THE PROBLEM - From the entries below, count every line that contains the word "black". Please give the number and nothing else.

(Image sets with object changes)
━━━━━━━━━━

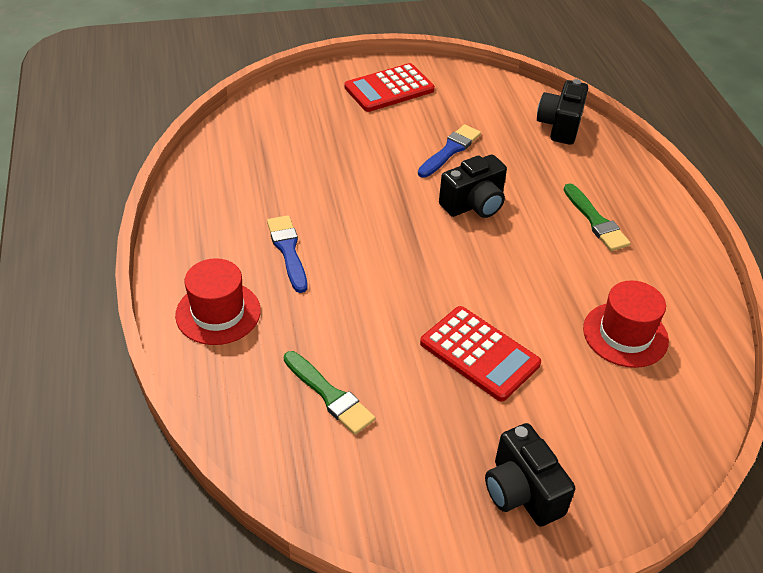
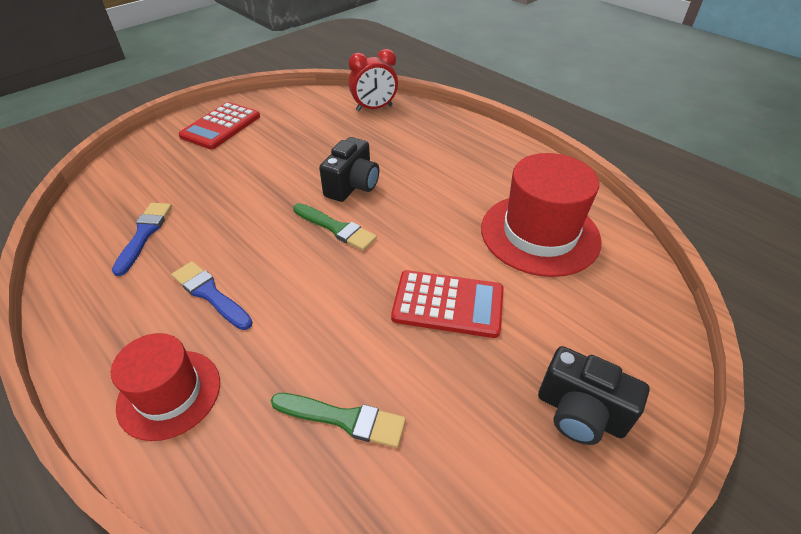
camera: 30 degrees left, 0 degrees up
(450, 150) = (303, 153): blue brush -> blue brush (144, 234)
(560, 126) = (374, 108): black camera -> red clock
(596, 221) = (451, 161): green brush -> green brush (336, 228)
(625, 334) = (539, 234): red hat -> red hat, size x1.58

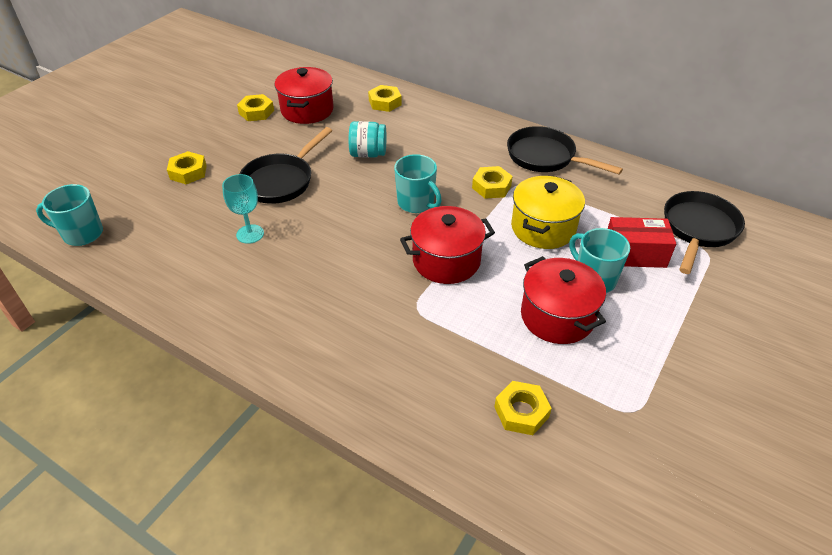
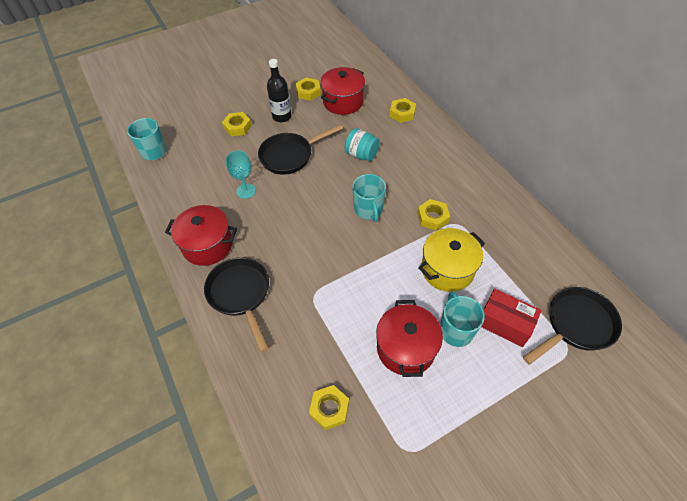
camera: 30 degrees right, 10 degrees up
(240, 145) = (282, 116): none -> black bottle
(446, 261) = (358, 266): red pot -> red pot (207, 245)
(545, 157) = (493, 207): black pan -> black pan (241, 295)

━━━━━━━━━━

ANSWER FOR THE TASK - 3